_Dataset excerpts_
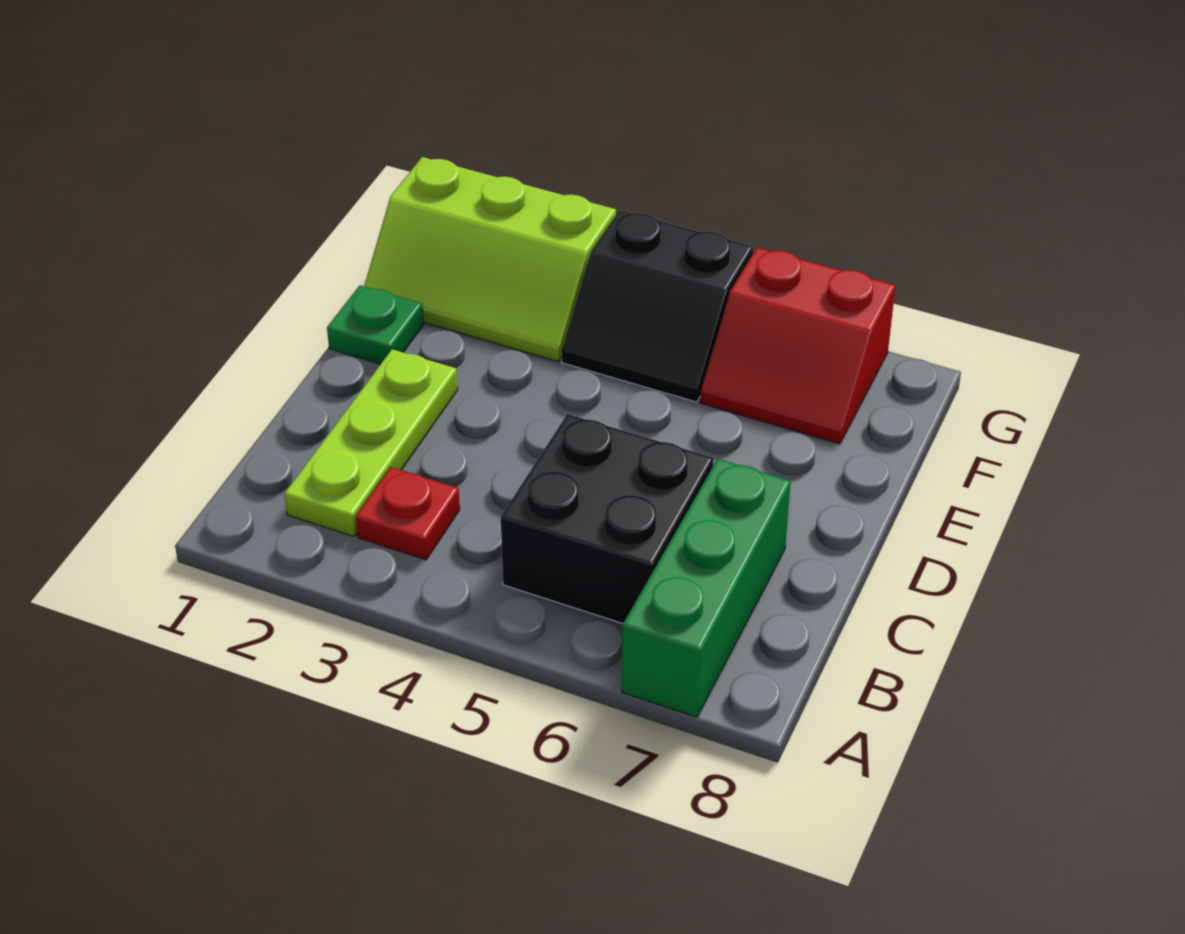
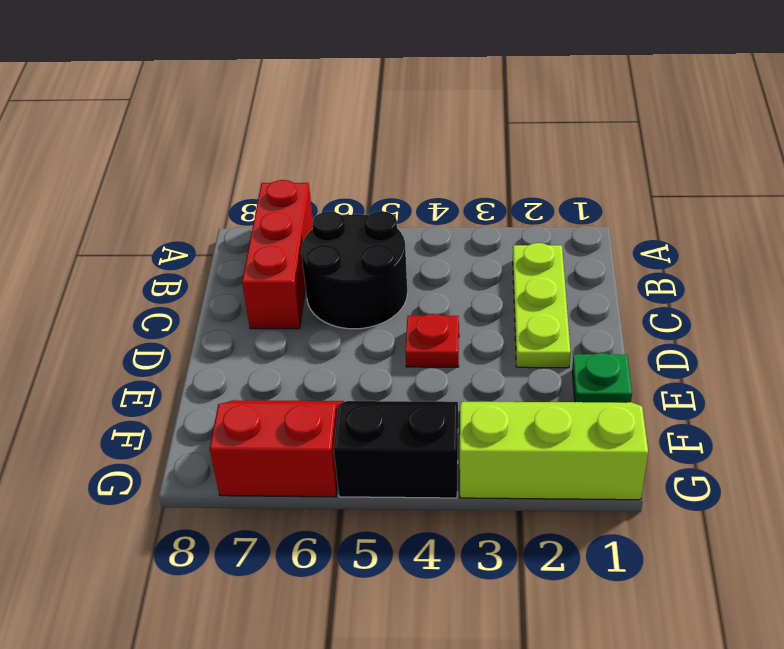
green brick A7:C7 level 1 -> red brick A7:C7 level 1
red plate B3 level 1 -> red plate D4 level 1
black brick B5:C6 level 1 -> black round brick B5:C6 level 1

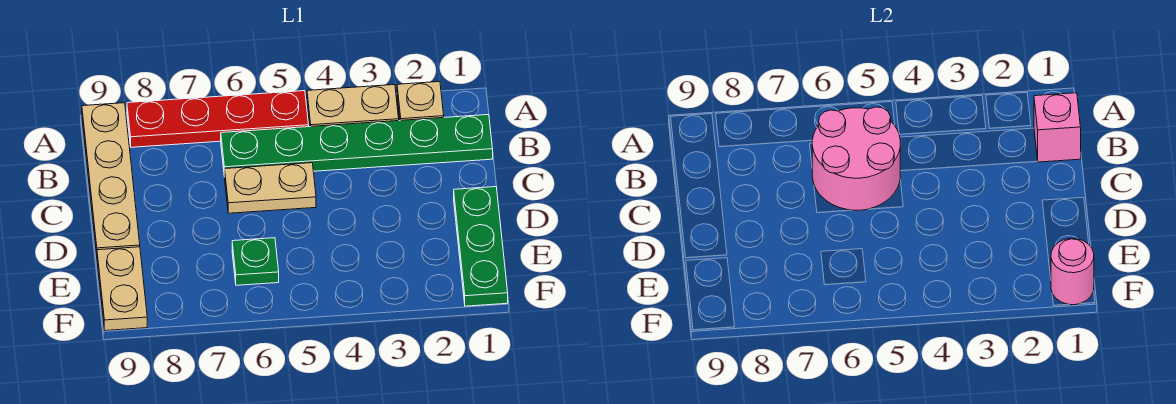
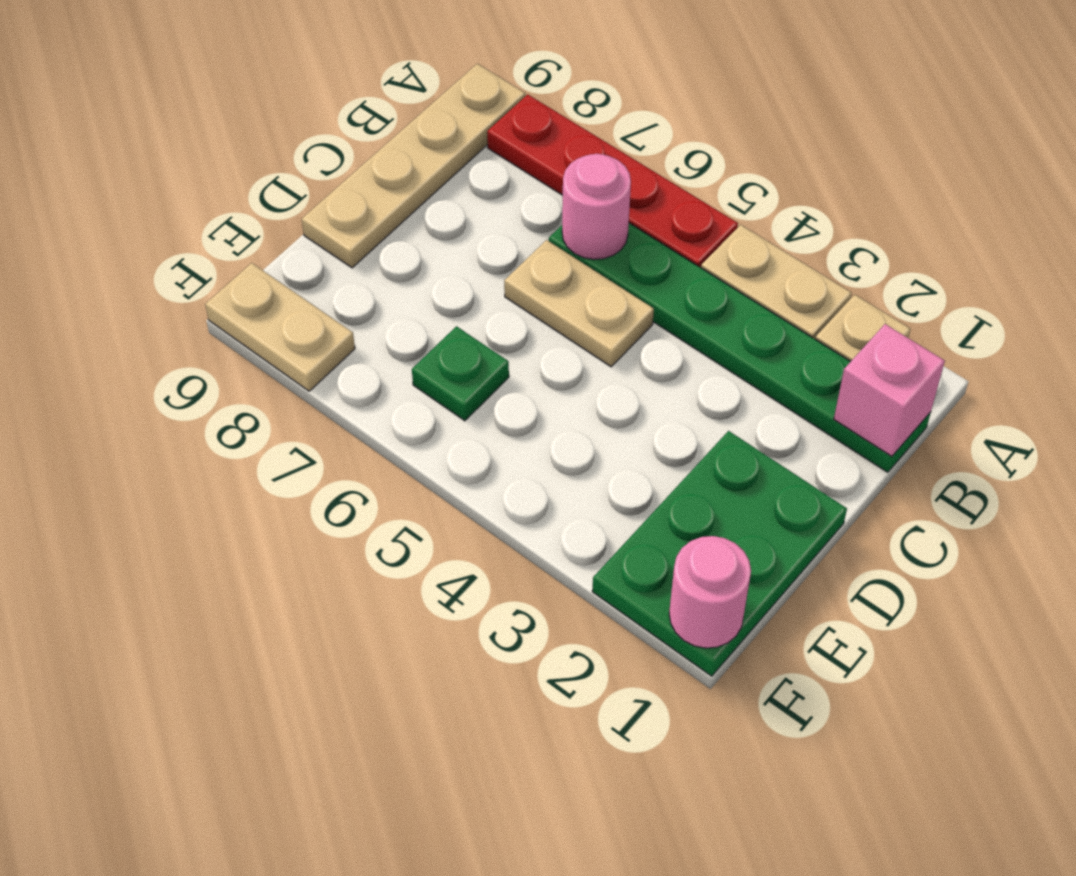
pink round brick B5:C6 level 2 -> pink round brick B6 level 2
green plate D1:F1 level 1 -> green plate D1:F2 level 1
tan plate E9:F9 level 1 -> tan plate F8:F9 level 1

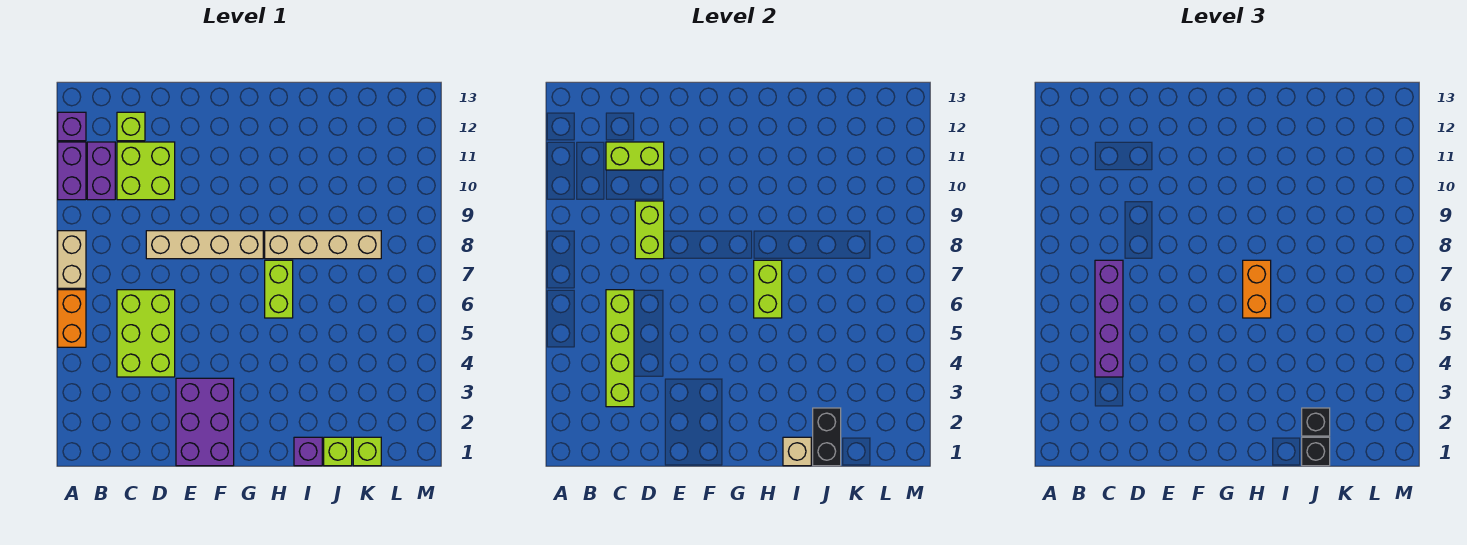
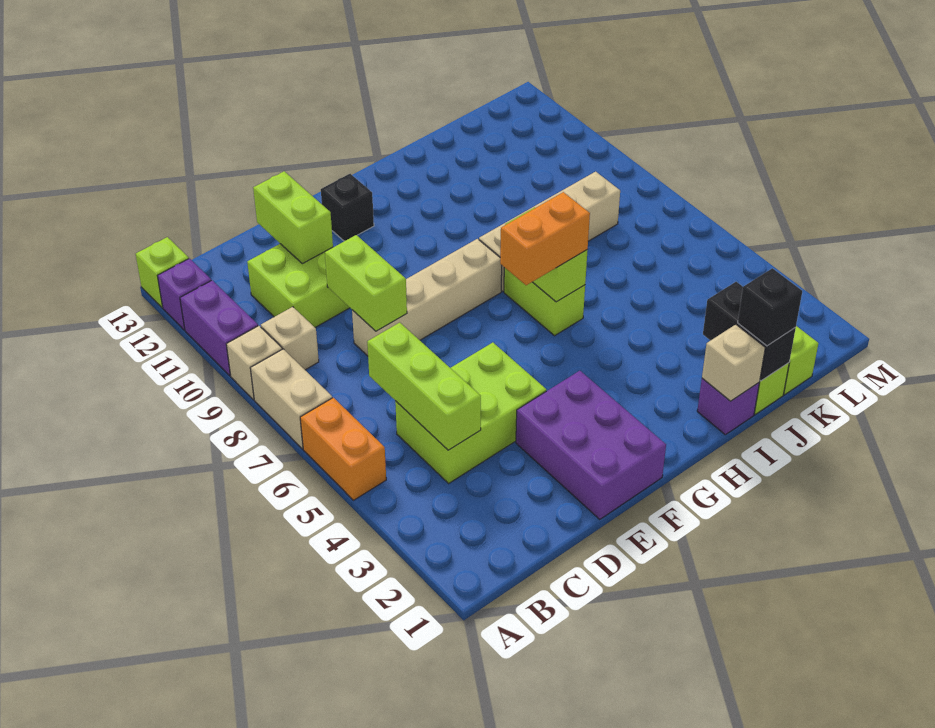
none -> tan brick A9 level 1
none -> tan brick B9 level 1
purple brick B10:B11 level 1 -> none
lime brick C3:C6 level 2 -> lime brick C4:C6 level 2
lime brick C4:D6 level 1 -> lime brick C4:E5 level 1
purple brick C4:C7 level 3 -> none
lime brick C11:D11 level 2 -> lime brick D11:D12 level 2
lime brick C12 level 1 -> lime brick A13 level 1
orange brick H6:H7 level 3 -> orange brick G6:H6 level 3
black brick J2 level 3 -> black brick F12 level 1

_The task_
Only the number is needed: please work out how many lines in the data contain the string "black".

_Task solution_
2